> **What you will do**: Leave the pictures out and return every line below exactly.

Object transformation records:
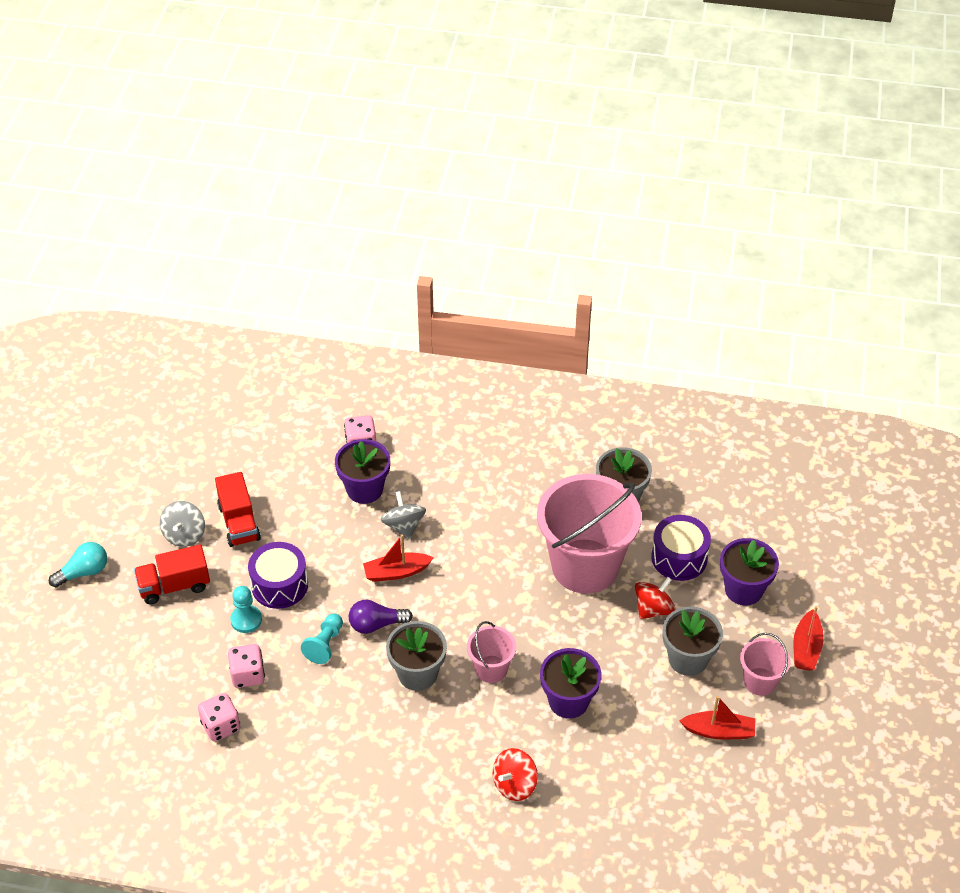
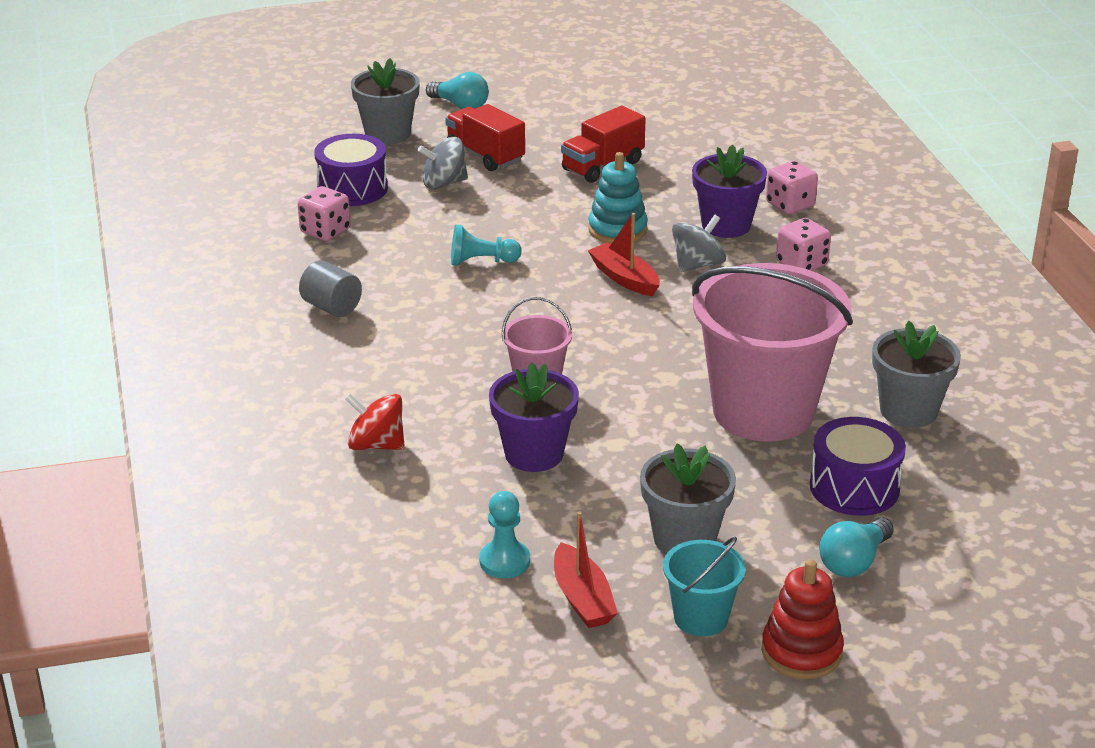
camera: 65 degrees right, 15 degrees down
(184, 535) = (557, 141): grey spinning top -> grey spinning top (444, 183)
(246, 620) = (475, 206): turquoise pawn -> turquoise pawn (504, 561)
(248, 675) = (403, 228): pink dice -> pink dice (801, 264)
(279, 585) = (539, 212): purple drum -> purple drum (352, 188)
(331, 756) = (332, 307): none -> grey cylinder
(332, 550) = (617, 229): none -> turquoise stacking toy
(376, 624) = (537, 286): purple light bulb -> none
(417, 674) = (488, 332): grey flower pot -> grey flower pot (387, 134)
(653, 609) = (744, 486): red spinning top -> none
(743, 590) = (854, 561): purple flower pot -> turquoise light bulb
(760, 681) = (701, 618): pink bucket -> turquoise bucket
(806, 648) = (801, 651): red boat -> red stacking toy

> **Response**:
camera: 65 degrees right, 15 degrees down
(184, 535) = (557, 141): grey spinning top -> grey spinning top (444, 183)
(246, 620) = (475, 206): turquoise pawn -> turquoise pawn (504, 561)
(248, 675) = (403, 228): pink dice -> pink dice (801, 264)
(279, 585) = (539, 212): purple drum -> purple drum (352, 188)
(331, 756) = (332, 307): none -> grey cylinder
(332, 550) = (617, 229): none -> turquoise stacking toy
(376, 624) = (537, 286): purple light bulb -> none
(417, 674) = (488, 332): grey flower pot -> grey flower pot (387, 134)
(653, 609) = (744, 486): red spinning top -> none
(743, 590) = (854, 561): purple flower pot -> turquoise light bulb
(760, 681) = (701, 618): pink bucket -> turquoise bucket
(806, 648) = (801, 651): red boat -> red stacking toy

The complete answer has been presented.